__Work instructions__
For this exercise, copy each line of the records that contains the word "left".
Materials provided Block Start
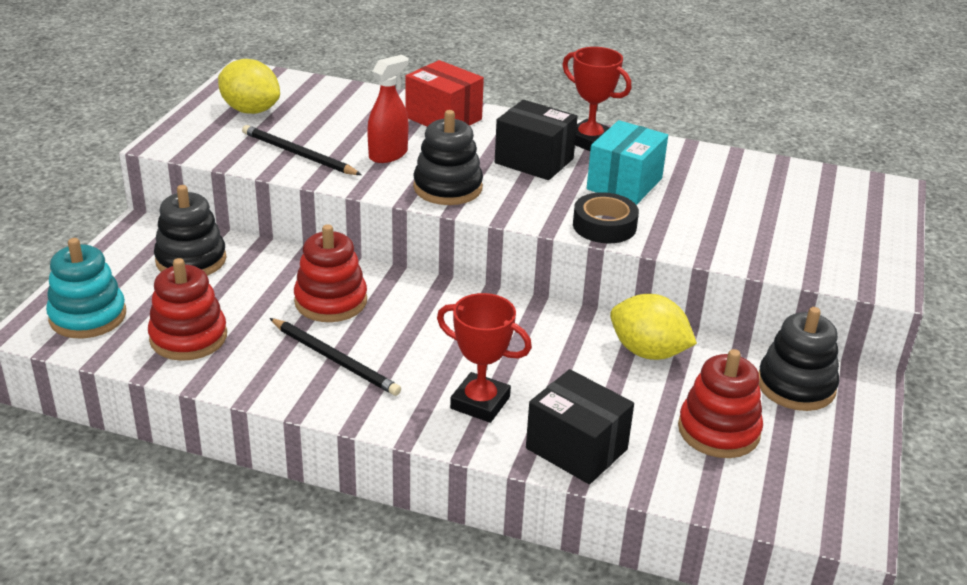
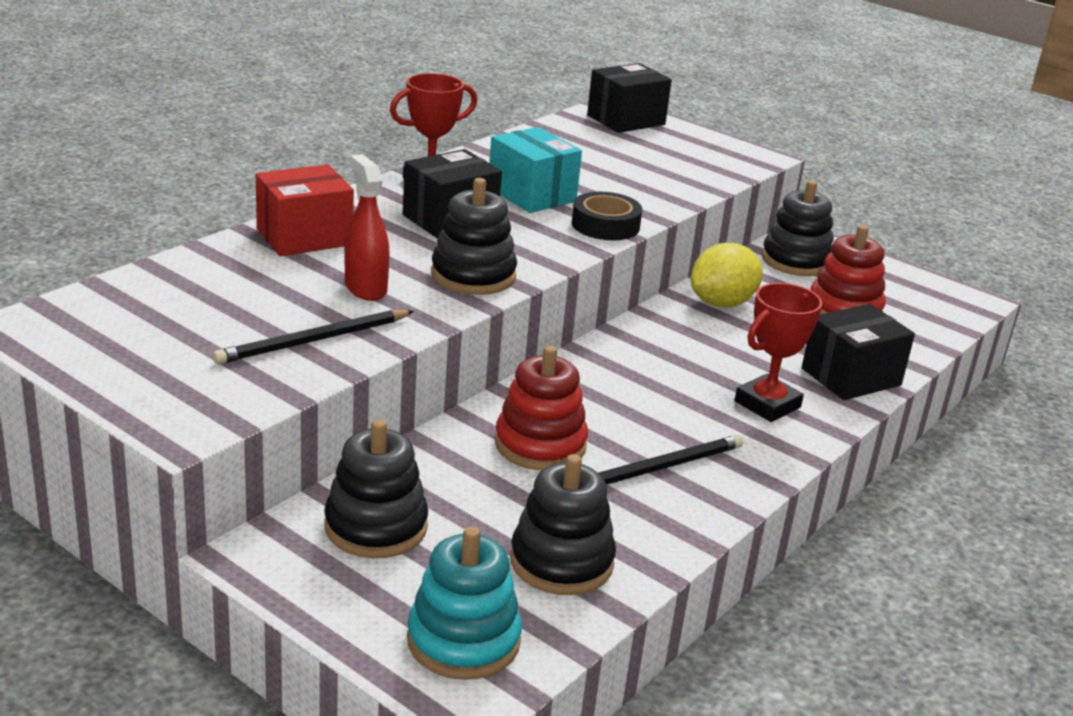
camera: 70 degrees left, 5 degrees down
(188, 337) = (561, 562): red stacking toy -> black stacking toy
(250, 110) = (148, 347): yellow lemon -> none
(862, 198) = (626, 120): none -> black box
Materials provided Block End
Materials provided Block Start
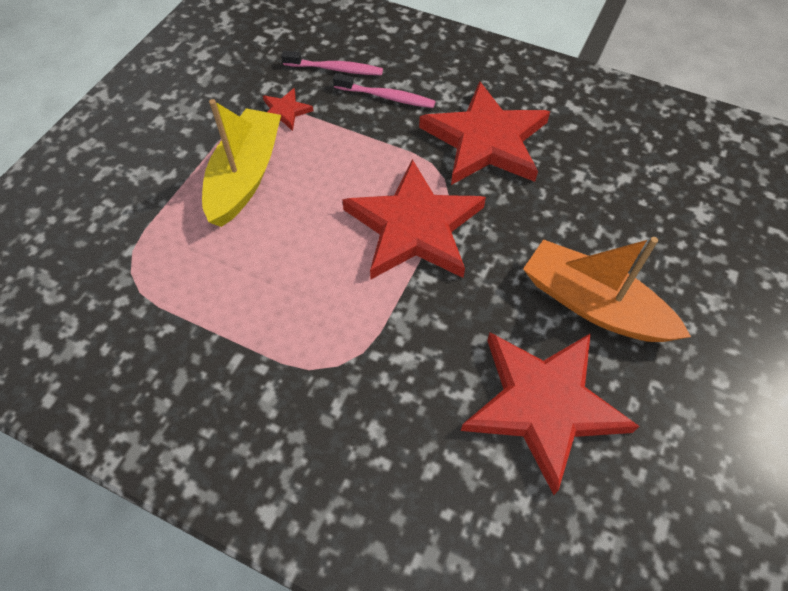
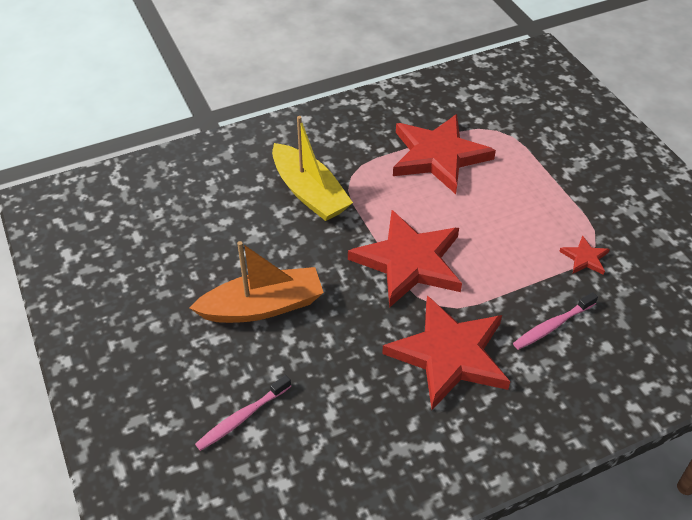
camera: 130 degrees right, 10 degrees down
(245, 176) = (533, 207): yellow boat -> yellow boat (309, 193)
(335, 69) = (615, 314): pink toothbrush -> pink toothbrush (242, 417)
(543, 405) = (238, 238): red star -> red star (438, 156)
Materials provided Block End
Materials provided Block Start
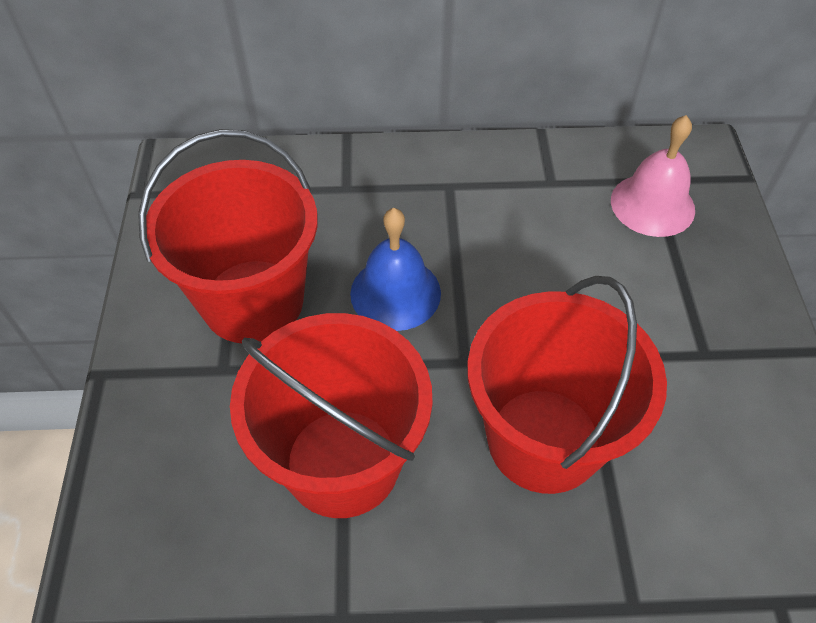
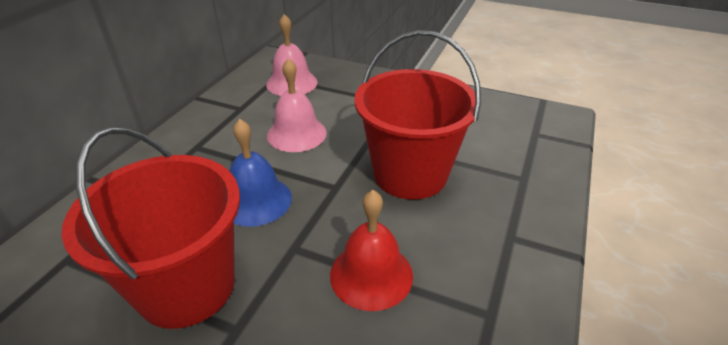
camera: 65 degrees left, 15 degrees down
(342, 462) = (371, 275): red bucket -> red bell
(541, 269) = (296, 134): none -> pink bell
Materials provided Block End
__The completed task__
camera: 70 degrees left, 5 degrees down
camera: 65 degrees left, 15 degrees down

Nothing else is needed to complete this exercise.